* What is required: Reproduce all of the data word for word.

(Entries provided begins)

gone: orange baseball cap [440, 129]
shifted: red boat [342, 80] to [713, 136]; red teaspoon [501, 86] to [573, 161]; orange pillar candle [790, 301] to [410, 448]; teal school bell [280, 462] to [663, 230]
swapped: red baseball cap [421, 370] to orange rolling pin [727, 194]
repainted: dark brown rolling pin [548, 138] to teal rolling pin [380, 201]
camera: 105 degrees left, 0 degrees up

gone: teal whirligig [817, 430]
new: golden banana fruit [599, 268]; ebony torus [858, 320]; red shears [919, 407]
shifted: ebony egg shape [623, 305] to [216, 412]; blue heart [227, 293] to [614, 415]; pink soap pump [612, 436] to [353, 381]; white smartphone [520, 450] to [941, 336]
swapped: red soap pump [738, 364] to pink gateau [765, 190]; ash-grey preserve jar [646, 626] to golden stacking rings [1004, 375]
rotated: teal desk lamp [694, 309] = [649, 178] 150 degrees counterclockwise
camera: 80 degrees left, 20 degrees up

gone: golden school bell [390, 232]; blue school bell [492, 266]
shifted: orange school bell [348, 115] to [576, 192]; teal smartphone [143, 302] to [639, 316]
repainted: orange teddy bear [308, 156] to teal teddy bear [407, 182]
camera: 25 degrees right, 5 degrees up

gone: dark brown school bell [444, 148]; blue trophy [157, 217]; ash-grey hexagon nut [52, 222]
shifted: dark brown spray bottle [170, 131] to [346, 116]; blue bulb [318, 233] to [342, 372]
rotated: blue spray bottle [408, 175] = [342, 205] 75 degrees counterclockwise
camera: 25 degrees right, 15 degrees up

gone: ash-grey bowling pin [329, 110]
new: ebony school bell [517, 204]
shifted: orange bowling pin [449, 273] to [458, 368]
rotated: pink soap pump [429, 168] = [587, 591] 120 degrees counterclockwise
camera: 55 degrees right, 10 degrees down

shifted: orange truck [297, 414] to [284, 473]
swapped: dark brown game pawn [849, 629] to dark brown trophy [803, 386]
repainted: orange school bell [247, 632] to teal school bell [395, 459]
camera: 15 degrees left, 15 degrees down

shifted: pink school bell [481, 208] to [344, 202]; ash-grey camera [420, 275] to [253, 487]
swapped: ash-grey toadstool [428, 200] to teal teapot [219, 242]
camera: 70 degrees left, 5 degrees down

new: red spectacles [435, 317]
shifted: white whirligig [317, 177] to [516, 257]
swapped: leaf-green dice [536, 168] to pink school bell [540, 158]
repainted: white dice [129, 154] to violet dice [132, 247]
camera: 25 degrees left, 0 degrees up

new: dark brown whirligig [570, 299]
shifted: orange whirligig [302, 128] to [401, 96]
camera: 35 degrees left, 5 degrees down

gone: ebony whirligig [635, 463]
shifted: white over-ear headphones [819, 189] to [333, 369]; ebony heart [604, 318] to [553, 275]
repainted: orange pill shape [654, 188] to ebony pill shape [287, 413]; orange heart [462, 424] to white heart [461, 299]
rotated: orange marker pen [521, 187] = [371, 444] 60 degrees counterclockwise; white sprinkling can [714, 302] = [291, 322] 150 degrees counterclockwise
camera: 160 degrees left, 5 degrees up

(Entries provided ends)

* Answer box:
gone: orange baseball cap [440, 129]
shifted: red boat [342, 80] to [713, 136]; red teaspoon [501, 86] to [573, 161]; orange pillar candle [790, 301] to [410, 448]; teal school bell [280, 462] to [663, 230]
swapped: red baseball cap [421, 370] to orange rolling pin [727, 194]
repainted: dark brown rolling pin [548, 138] to teal rolling pin [380, 201]
camera: 105 degrees left, 0 degrees up

gone: teal whirligig [817, 430]
new: golden banana fruit [599, 268]; ebony torus [858, 320]; red shears [919, 407]
shifted: ebony egg shape [623, 305] to [216, 412]; blue heart [227, 293] to [614, 415]; pink soap pump [612, 436] to [353, 381]; white smartphone [520, 450] to [941, 336]
swapped: red soap pump [738, 364] to pink gateau [765, 190]; ash-grey preserve jar [646, 626] to golden stacking rings [1004, 375]
rotated: teal desk lamp [694, 309] = [649, 178] 150 degrees counterclockwise
camera: 80 degrees left, 20 degrees up

gone: golden school bell [390, 232]; blue school bell [492, 266]
shifted: orange school bell [348, 115] to [576, 192]; teal smartphone [143, 302] to [639, 316]
repainted: orange teddy bear [308, 156] to teal teddy bear [407, 182]
camera: 25 degrees right, 5 degrees up

gone: dark brown school bell [444, 148]; blue trophy [157, 217]; ash-grey hexagon nut [52, 222]
shifted: dark brown spray bottle [170, 131] to [346, 116]; blue bulb [318, 233] to [342, 372]
rotated: blue spray bottle [408, 175] = [342, 205] 75 degrees counterclockwise
camera: 25 degrees right, 15 degrees up

gone: ash-grey bowling pin [329, 110]
new: ebony school bell [517, 204]
shifted: orange bowling pin [449, 273] to [458, 368]
rotated: pink soap pump [429, 168] = [587, 591] 120 degrees counterclockwise
camera: 55 degrees right, 10 degrees down

shifted: orange truck [297, 414] to [284, 473]
swapped: dark brown game pawn [849, 629] to dark brown trophy [803, 386]
repainted: orange school bell [247, 632] to teal school bell [395, 459]
camera: 15 degrees left, 15 degrees down

shifted: pink school bell [481, 208] to [344, 202]; ash-grey camera [420, 275] to [253, 487]
swapped: ash-grey toadstool [428, 200] to teal teapot [219, 242]
camera: 70 degrees left, 5 degrees down

new: red spectacles [435, 317]
shifted: white whirligig [317, 177] to [516, 257]
swapped: leaf-green dice [536, 168] to pink school bell [540, 158]
repainted: white dice [129, 154] to violet dice [132, 247]
camera: 25 degrees left, 0 degrees up

new: dark brown whirligig [570, 299]
shifted: orange whirligig [302, 128] to [401, 96]
camera: 35 degrees left, 5 degrees down

gone: ebony whirligig [635, 463]
shifted: white over-ear headphones [819, 189] to [333, 369]; ebony heart [604, 318] to [553, 275]
repainted: orange pill shape [654, 188] to ebony pill shape [287, 413]; orange heart [462, 424] to white heart [461, 299]
rotated: orange marker pen [521, 187] = [371, 444] 60 degrees counterclockwise; white sprinkling can [714, 302] = [291, 322] 150 degrees counterclockwise
camera: 160 degrees left, 5 degrees up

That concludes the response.